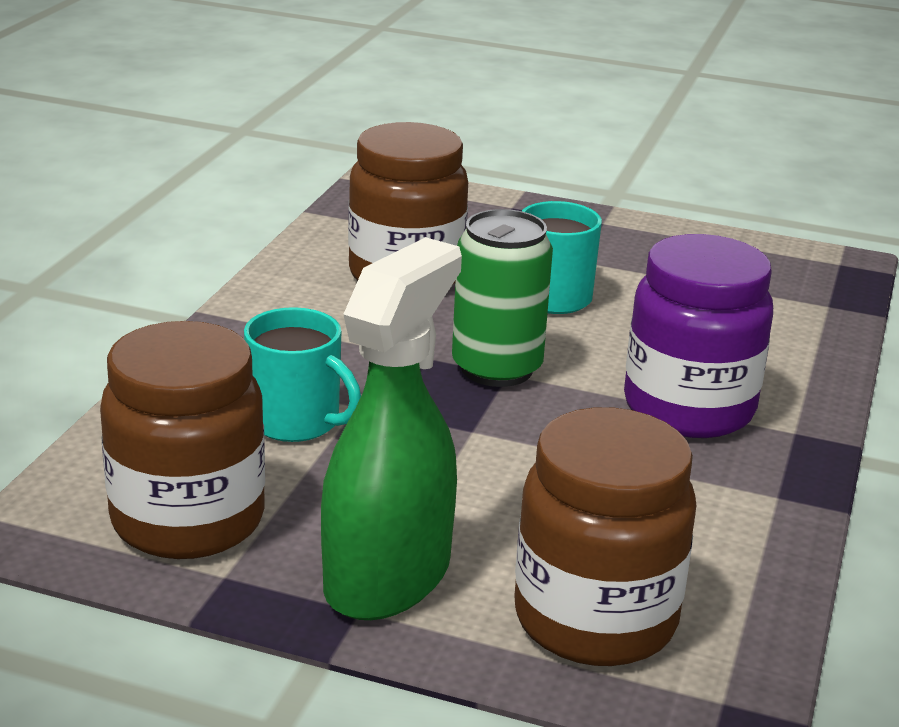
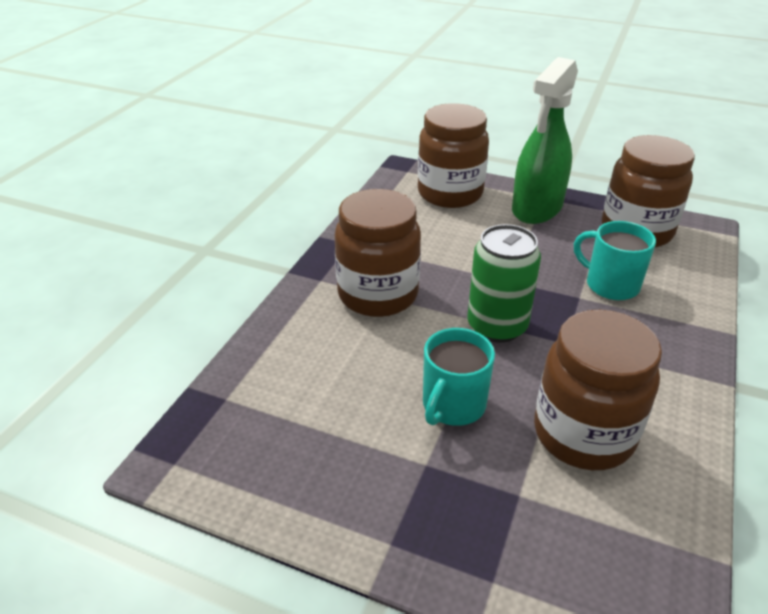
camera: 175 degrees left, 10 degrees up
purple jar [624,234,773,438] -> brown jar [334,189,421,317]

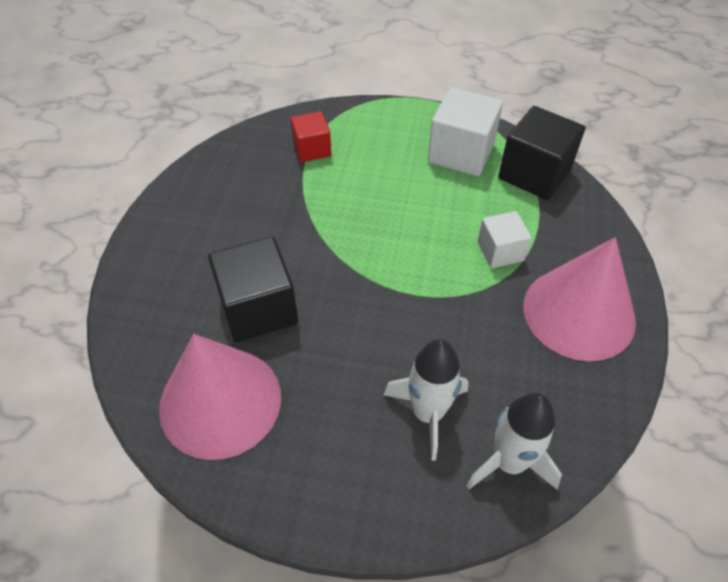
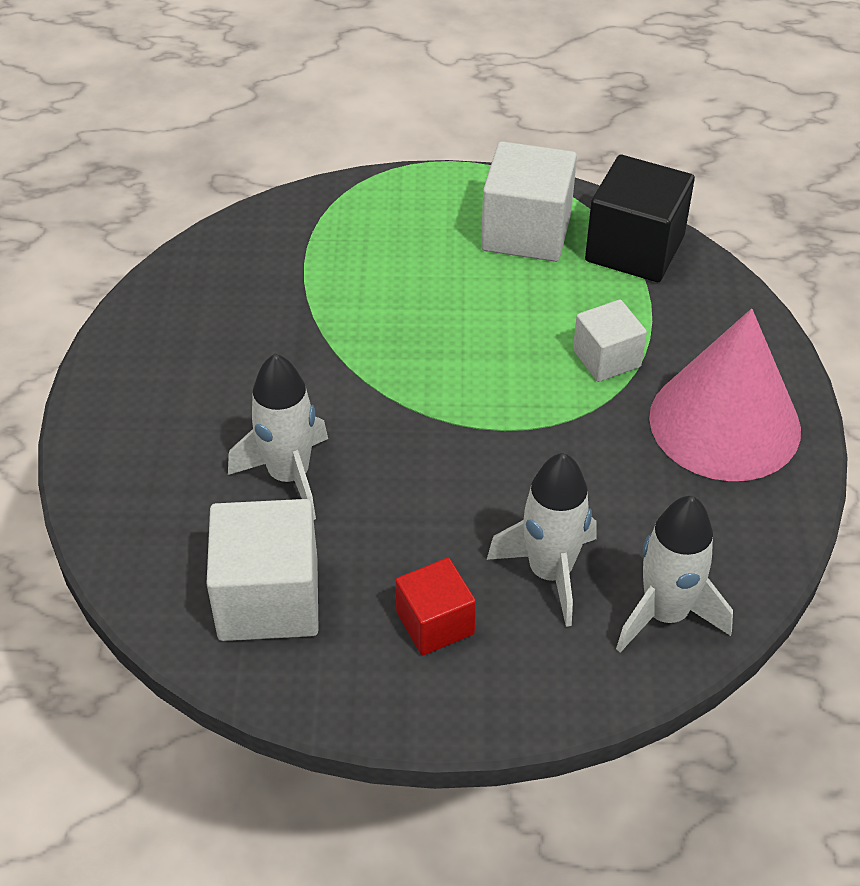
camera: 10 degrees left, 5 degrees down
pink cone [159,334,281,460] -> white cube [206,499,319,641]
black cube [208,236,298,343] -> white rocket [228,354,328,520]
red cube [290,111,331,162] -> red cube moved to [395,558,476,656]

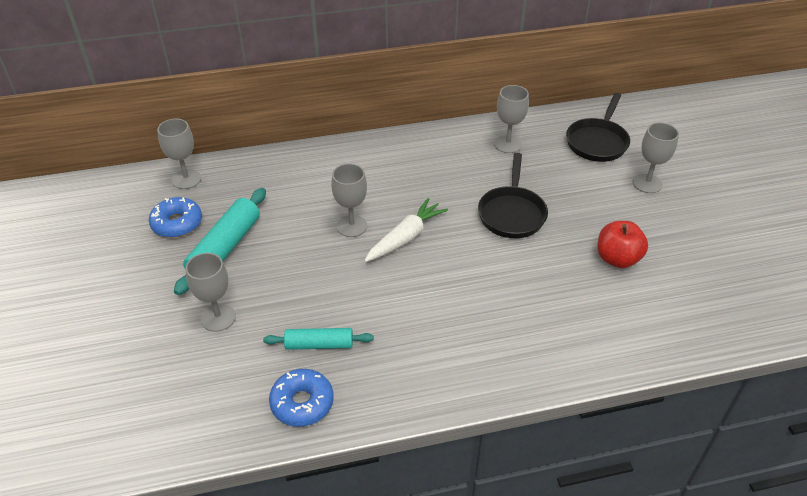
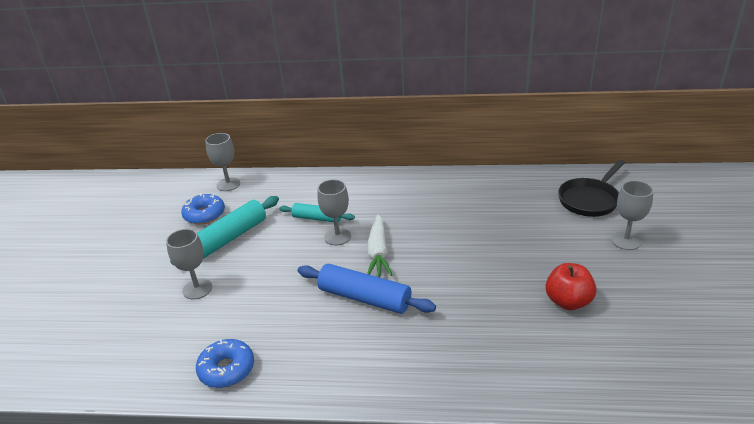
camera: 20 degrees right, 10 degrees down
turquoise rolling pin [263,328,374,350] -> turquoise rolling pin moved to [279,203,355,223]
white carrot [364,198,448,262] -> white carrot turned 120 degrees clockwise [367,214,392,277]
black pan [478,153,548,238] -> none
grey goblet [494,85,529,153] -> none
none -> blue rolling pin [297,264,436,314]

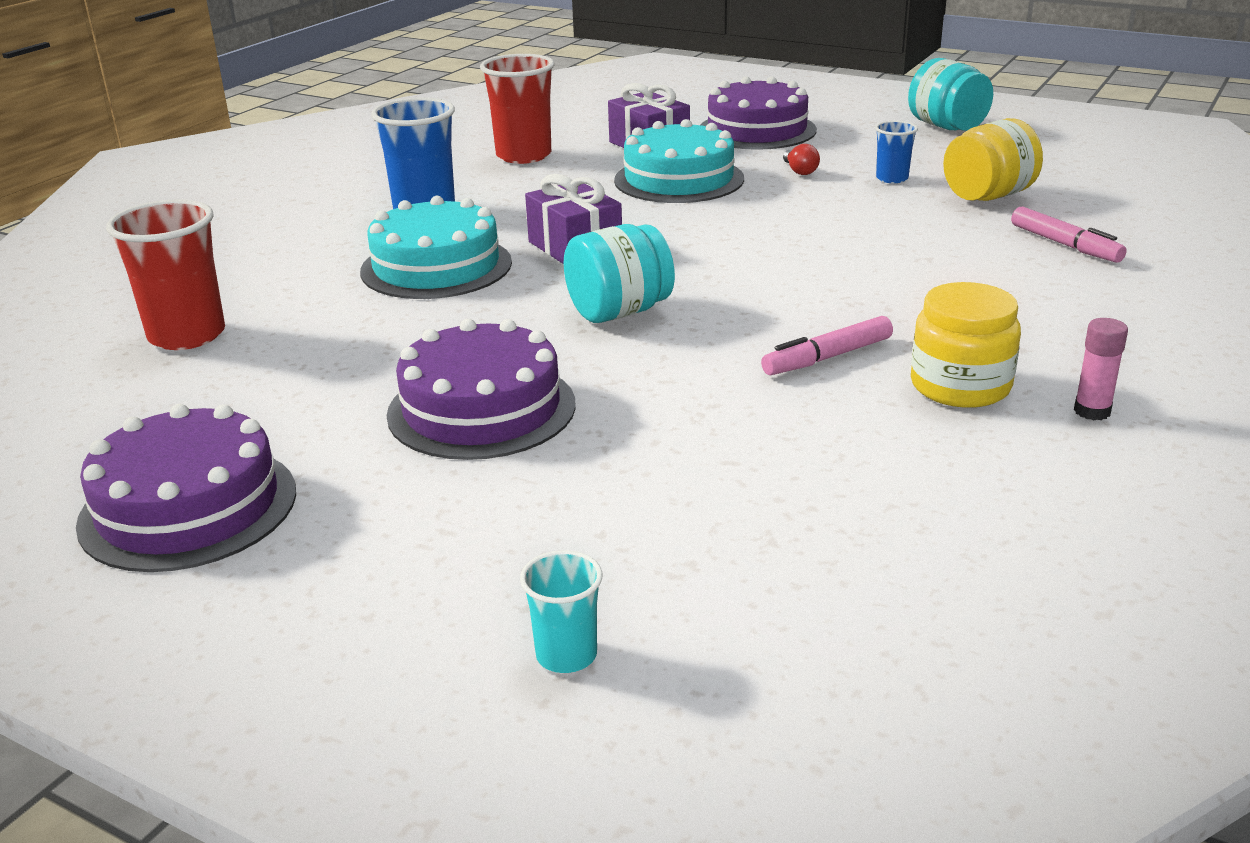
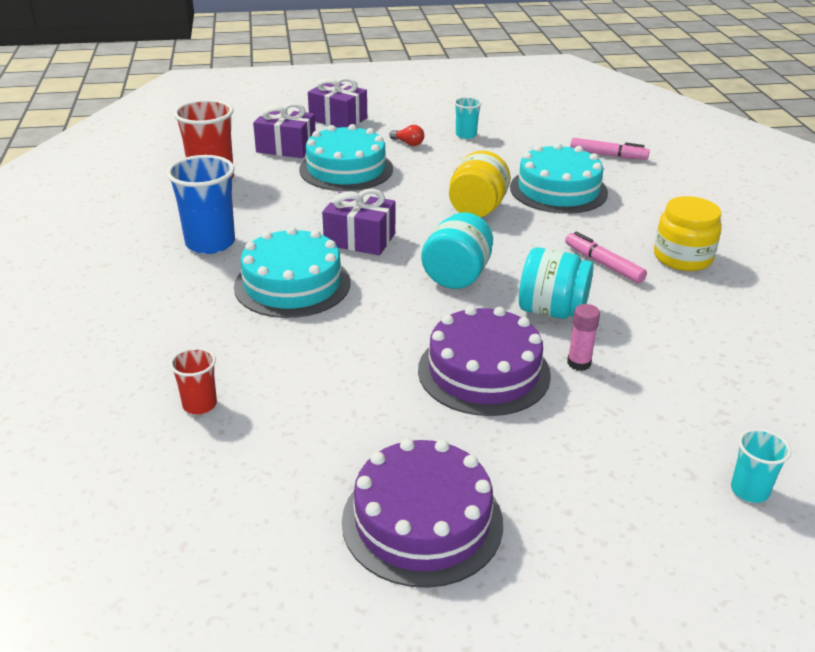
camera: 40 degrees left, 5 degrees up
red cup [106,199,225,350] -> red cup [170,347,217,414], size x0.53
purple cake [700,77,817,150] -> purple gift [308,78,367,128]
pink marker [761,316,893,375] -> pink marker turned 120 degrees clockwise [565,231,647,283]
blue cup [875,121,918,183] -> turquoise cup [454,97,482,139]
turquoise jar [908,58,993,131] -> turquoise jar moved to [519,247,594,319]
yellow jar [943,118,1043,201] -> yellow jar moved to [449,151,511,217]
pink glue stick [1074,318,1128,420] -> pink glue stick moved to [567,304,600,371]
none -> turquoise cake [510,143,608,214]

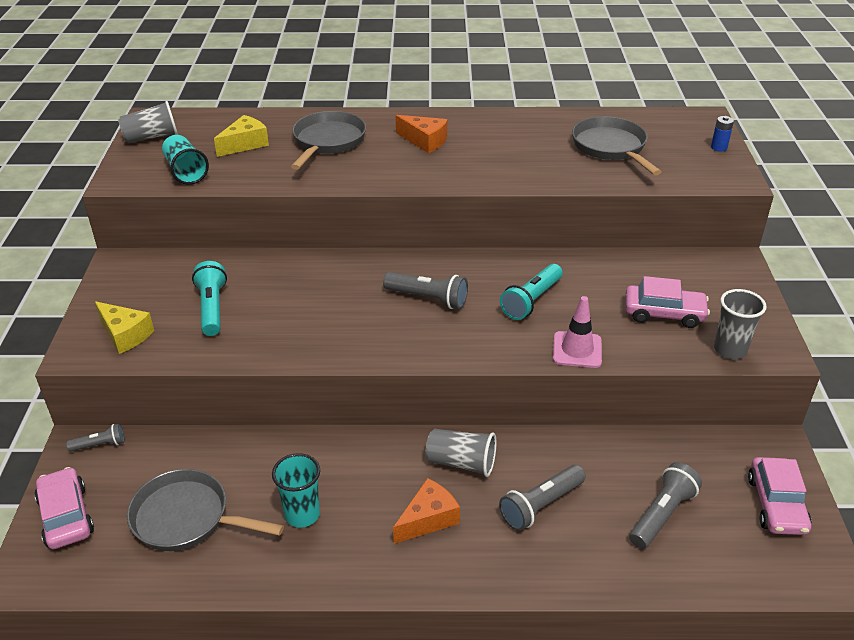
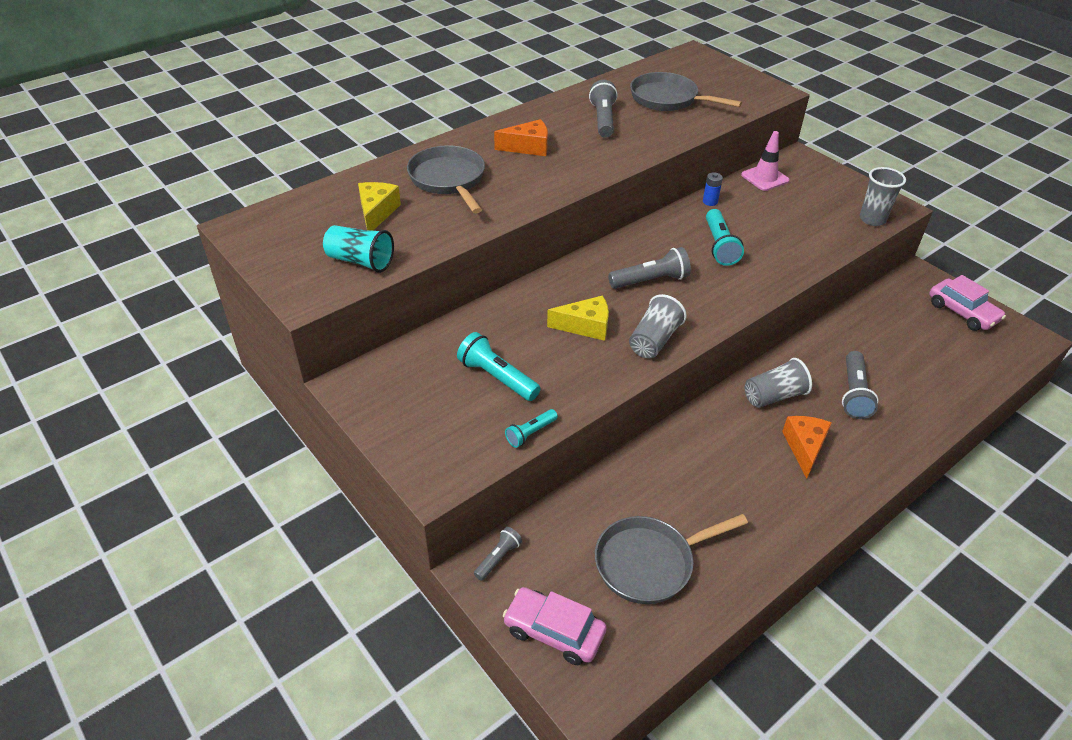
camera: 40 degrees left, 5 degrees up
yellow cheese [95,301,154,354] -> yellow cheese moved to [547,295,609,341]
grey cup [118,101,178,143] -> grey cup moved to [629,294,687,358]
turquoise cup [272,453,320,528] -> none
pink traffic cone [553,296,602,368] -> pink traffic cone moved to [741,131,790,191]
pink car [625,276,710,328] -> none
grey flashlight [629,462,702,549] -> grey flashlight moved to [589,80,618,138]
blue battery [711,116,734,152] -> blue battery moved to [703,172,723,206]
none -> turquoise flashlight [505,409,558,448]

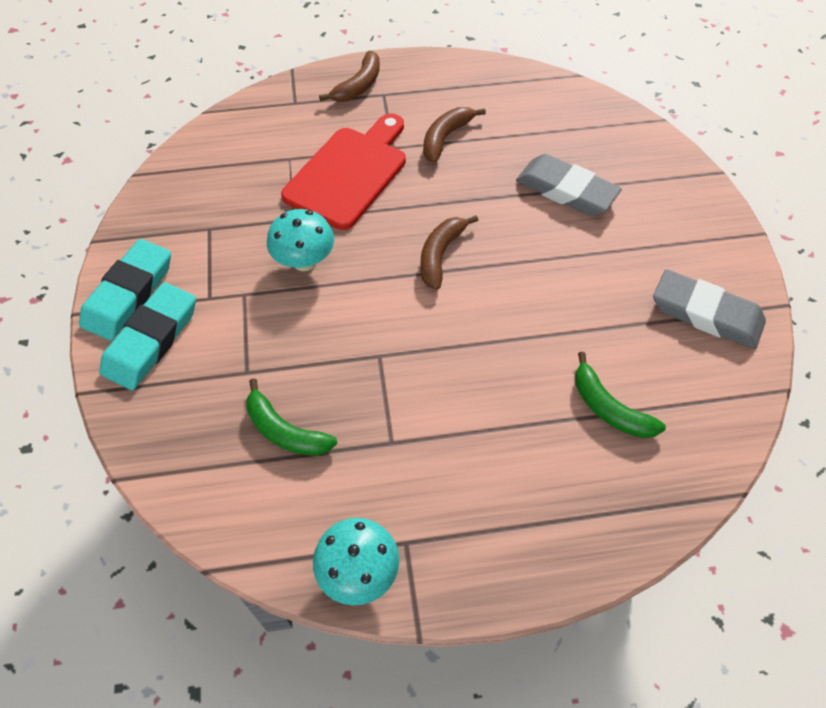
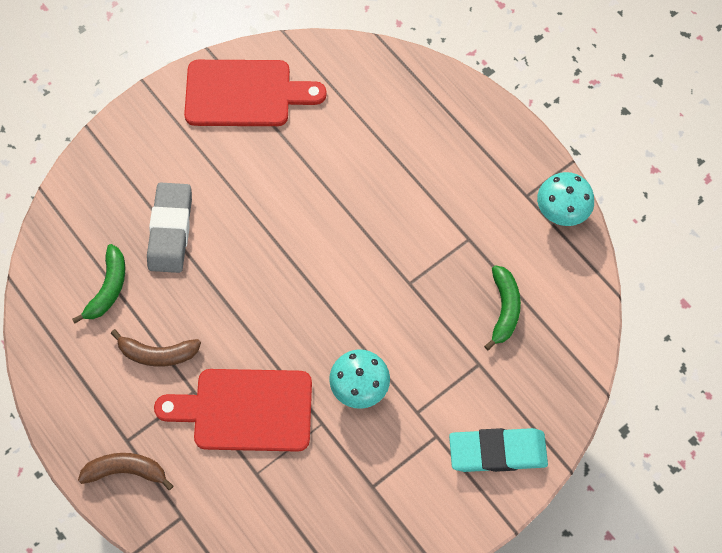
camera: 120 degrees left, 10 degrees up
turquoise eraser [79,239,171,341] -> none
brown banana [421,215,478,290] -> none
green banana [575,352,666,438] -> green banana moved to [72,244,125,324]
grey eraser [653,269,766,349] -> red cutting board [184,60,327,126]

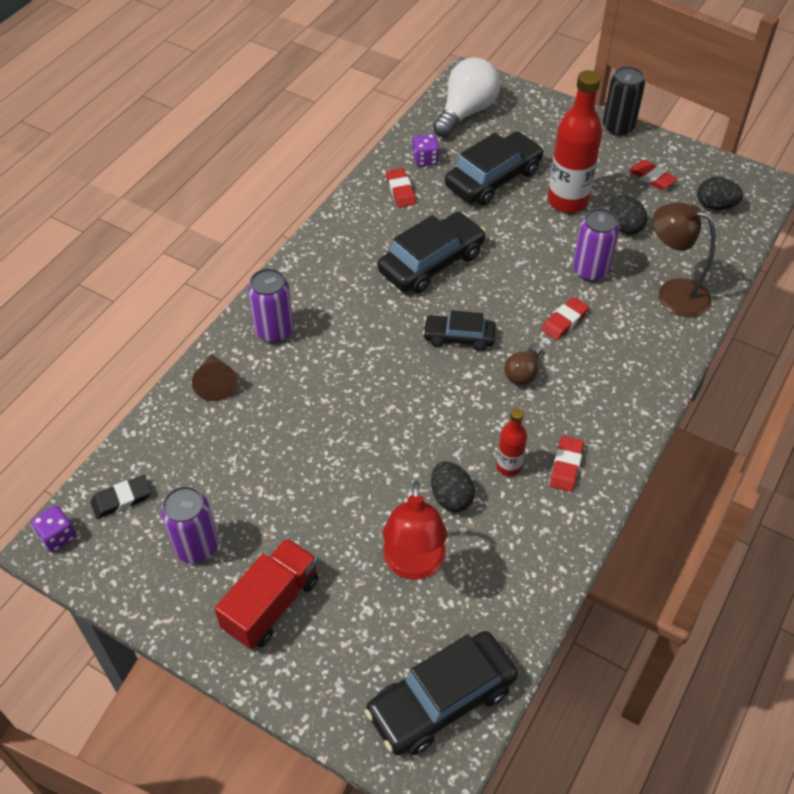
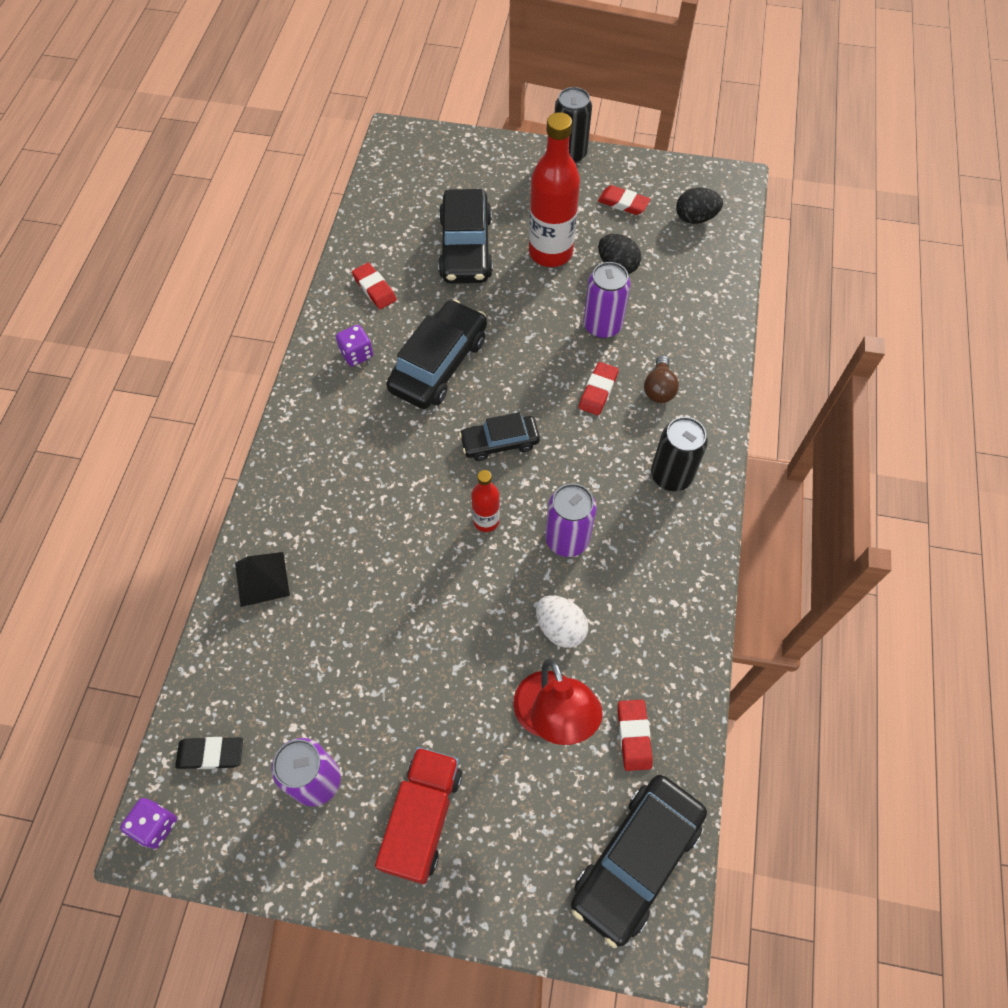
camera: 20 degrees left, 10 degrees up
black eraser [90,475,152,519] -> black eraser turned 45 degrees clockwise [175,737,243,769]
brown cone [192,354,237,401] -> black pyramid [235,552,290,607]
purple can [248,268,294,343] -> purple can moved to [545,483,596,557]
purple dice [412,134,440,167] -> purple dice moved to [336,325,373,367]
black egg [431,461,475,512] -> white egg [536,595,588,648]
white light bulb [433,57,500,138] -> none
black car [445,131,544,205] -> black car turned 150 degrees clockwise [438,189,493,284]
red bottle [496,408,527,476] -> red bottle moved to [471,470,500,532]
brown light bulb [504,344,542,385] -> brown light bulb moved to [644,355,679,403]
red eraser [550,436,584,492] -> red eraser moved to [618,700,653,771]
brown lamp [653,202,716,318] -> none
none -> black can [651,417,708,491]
• • •
◆ **Required work**:
Give back the material word for word and drop the pictures it holds.

◆ **Result of this exercise**:
camera: 175 degrees left, 10 degrees up
purple jar [624,234,773,438] -> brown jar [334,189,421,317]

camera: 10 degrees left, 5 degrees down
pink cone [159,334,281,460] -> white cube [206,499,319,641]
black cube [208,236,298,343] -> white rocket [228,354,328,520]
red cube [290,111,331,162] -> red cube moved to [395,558,476,656]

camera: 20 degrees right, 10 degrees down
turquoise rolling pin [263,328,374,350] -> turquoise rolling pin moved to [279,203,355,223]
white carrot [364,198,448,262] -> white carrot turned 120 degrees clockwise [367,214,392,277]
black pan [478,153,548,238] -> none
grey goblet [494,85,529,153] -> none
none -> blue rolling pin [297,264,436,314]

camera: 40 degrees left, 5 degrees up
red cup [106,199,225,350] -> red cup [170,347,217,414], size x0.53
purple cake [700,77,817,150] -> purple gift [308,78,367,128]
pink marker [761,316,893,375] -> pink marker turned 120 degrees clockwise [565,231,647,283]
blue cup [875,121,918,183] -> turquoise cup [454,97,482,139]
turquoise jar [908,58,993,131] -> turquoise jar moved to [519,247,594,319]
yellow jar [943,118,1043,201] -> yellow jar moved to [449,151,511,217]
pink glue stick [1074,318,1128,420] -> pink glue stick moved to [567,304,600,371]
none -> turquoise cake [510,143,608,214]

camera: 40 degrees left, 5 degrees up
yellow cheese [95,301,154,354] -> yellow cheese moved to [547,295,609,341]
grey cup [118,101,178,143] -> grey cup moved to [629,294,687,358]
turquoise cup [272,453,320,528] -> none
pink traffic cone [553,296,602,368] -> pink traffic cone moved to [741,131,790,191]
pink car [625,276,710,328] -> none
grey flashlight [629,462,702,549] -> grey flashlight moved to [589,80,618,138]
blue battery [711,116,734,152] -> blue battery moved to [703,172,723,206]
none -> turquoise flashlight [505,409,558,448]

camera: 120 degrees left, 10 degrees up
turquoise eraser [79,239,171,341] -> none
brown banana [421,215,478,290] -> none
green banana [575,352,666,438] -> green banana moved to [72,244,125,324]
grey eraser [653,269,766,349] -> red cutting board [184,60,327,126]

camera: 20 degrees left, 10 degrees up
black eraser [90,475,152,519] -> black eraser turned 45 degrees clockwise [175,737,243,769]
brown cone [192,354,237,401] -> black pyramid [235,552,290,607]
purple can [248,268,294,343] -> purple can moved to [545,483,596,557]
purple dice [412,134,440,167] -> purple dice moved to [336,325,373,367]
black egg [431,461,475,512] -> white egg [536,595,588,648]
white light bulb [433,57,500,138] -> none
black car [445,131,544,205] -> black car turned 150 degrees clockwise [438,189,493,284]
red bottle [496,408,527,476] -> red bottle moved to [471,470,500,532]
brown light bulb [504,344,542,385] -> brown light bulb moved to [644,355,679,403]
red eraser [550,436,584,492] -> red eraser moved to [618,700,653,771]
brown lamp [653,202,716,318] -> none
none -> black can [651,417,708,491]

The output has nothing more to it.